Instructions to follow: Return the lines beginning at the one that contains "DIGITS1 pin DIO: TX -> D7" and continuing to the end of the entries, including both ends, exactly as written and nothing else.

---------- Materials provided

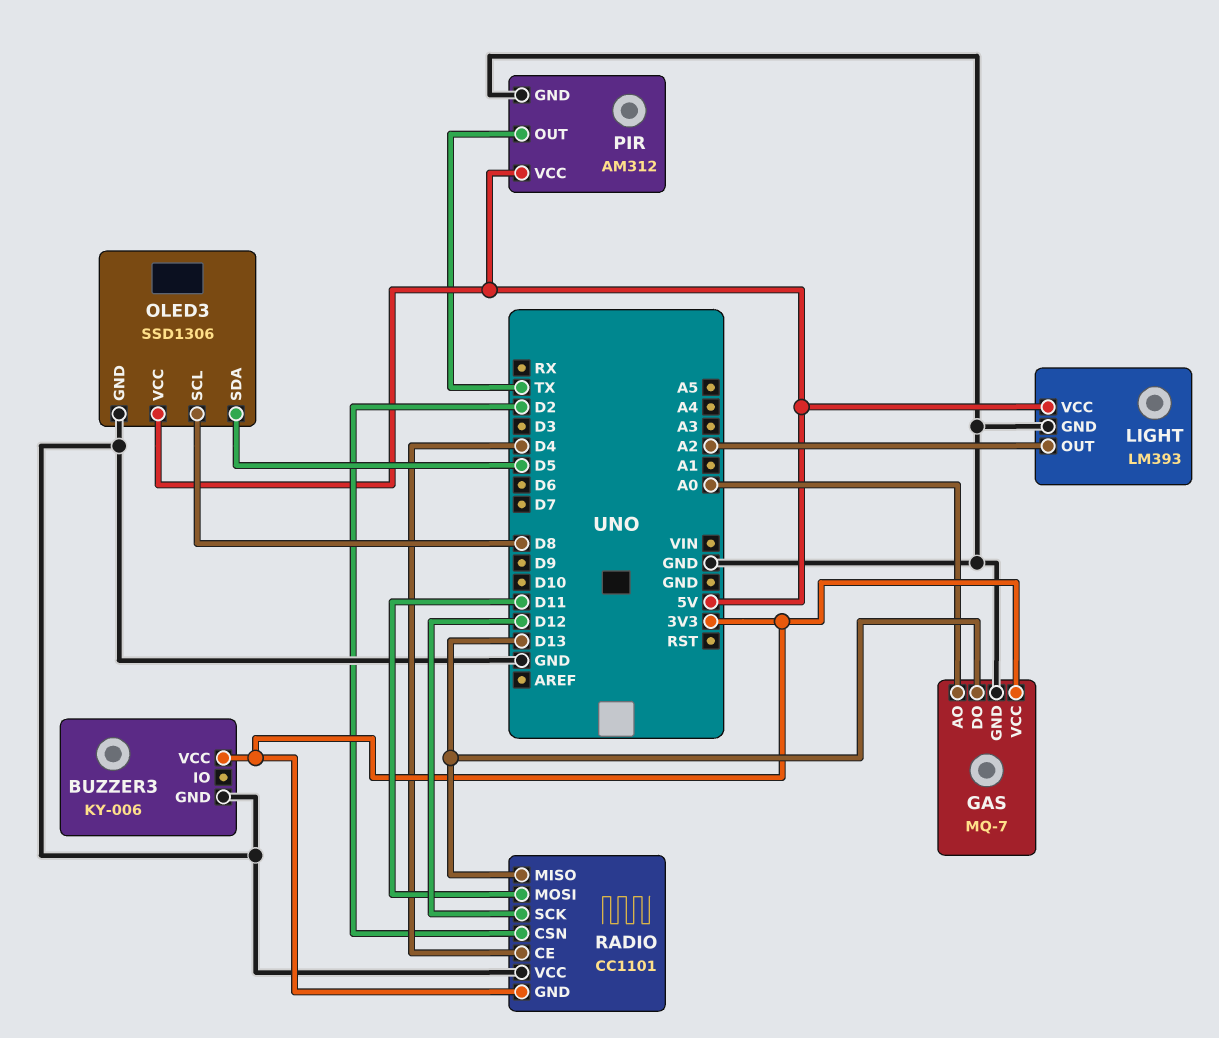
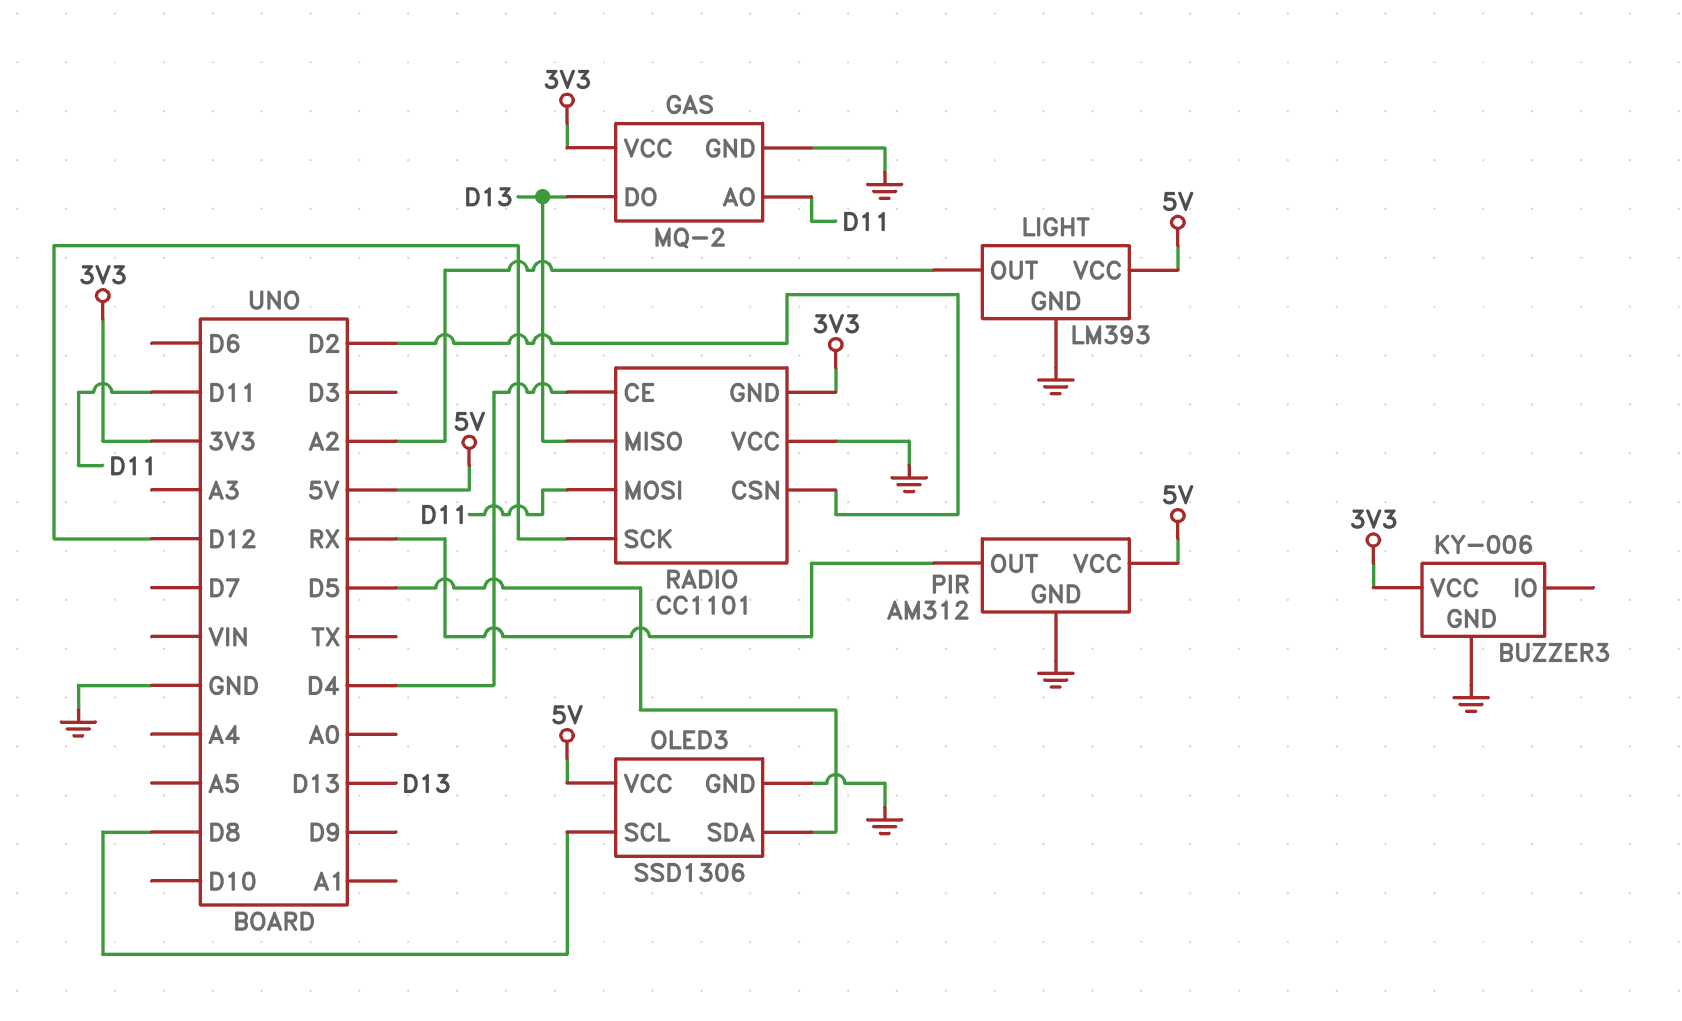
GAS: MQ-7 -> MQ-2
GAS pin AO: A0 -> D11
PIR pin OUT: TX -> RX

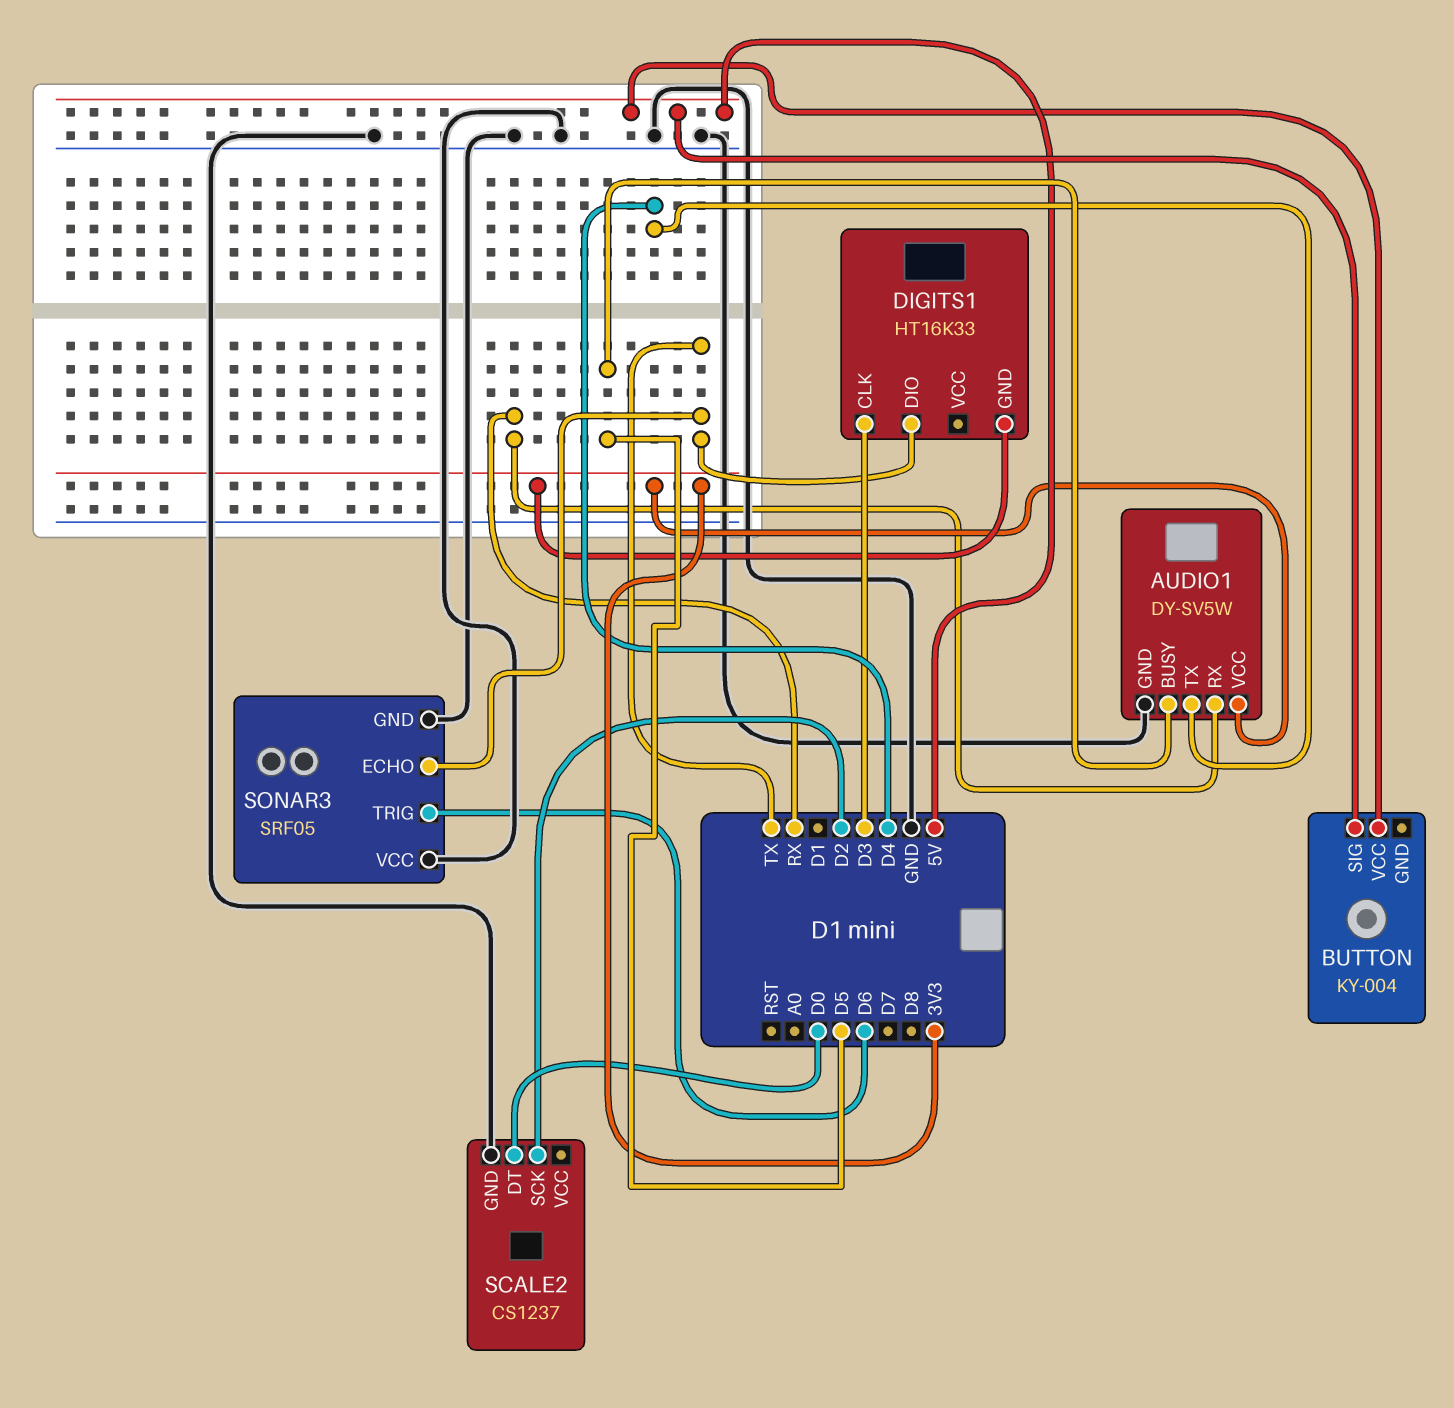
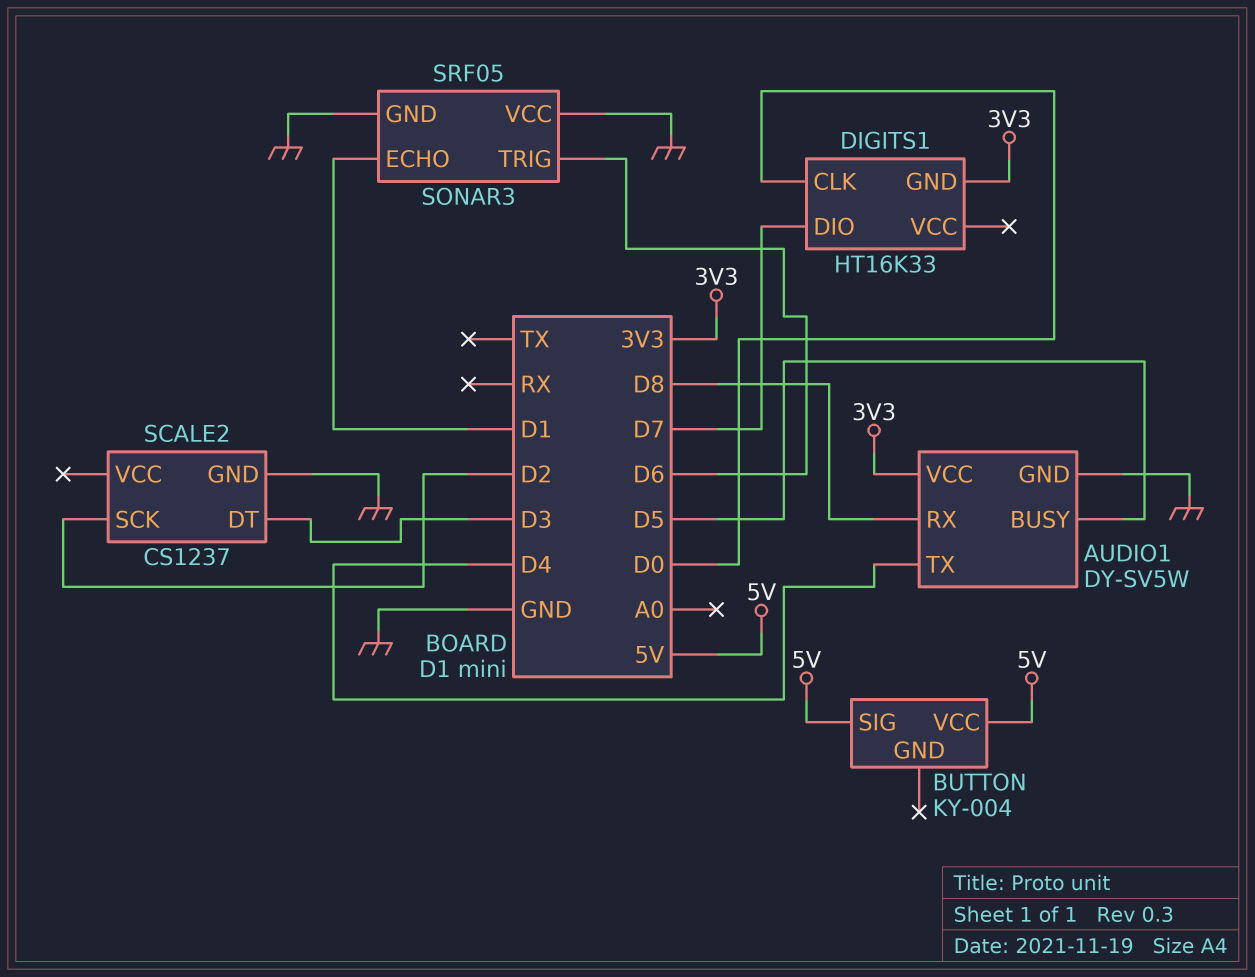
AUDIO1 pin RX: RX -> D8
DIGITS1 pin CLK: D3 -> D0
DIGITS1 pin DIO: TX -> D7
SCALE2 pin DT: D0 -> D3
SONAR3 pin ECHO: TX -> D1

--------------------

Exercise result:
DIGITS1 pin DIO: TX -> D7
SCALE2 pin DT: D0 -> D3
SONAR3 pin ECHO: TX -> D1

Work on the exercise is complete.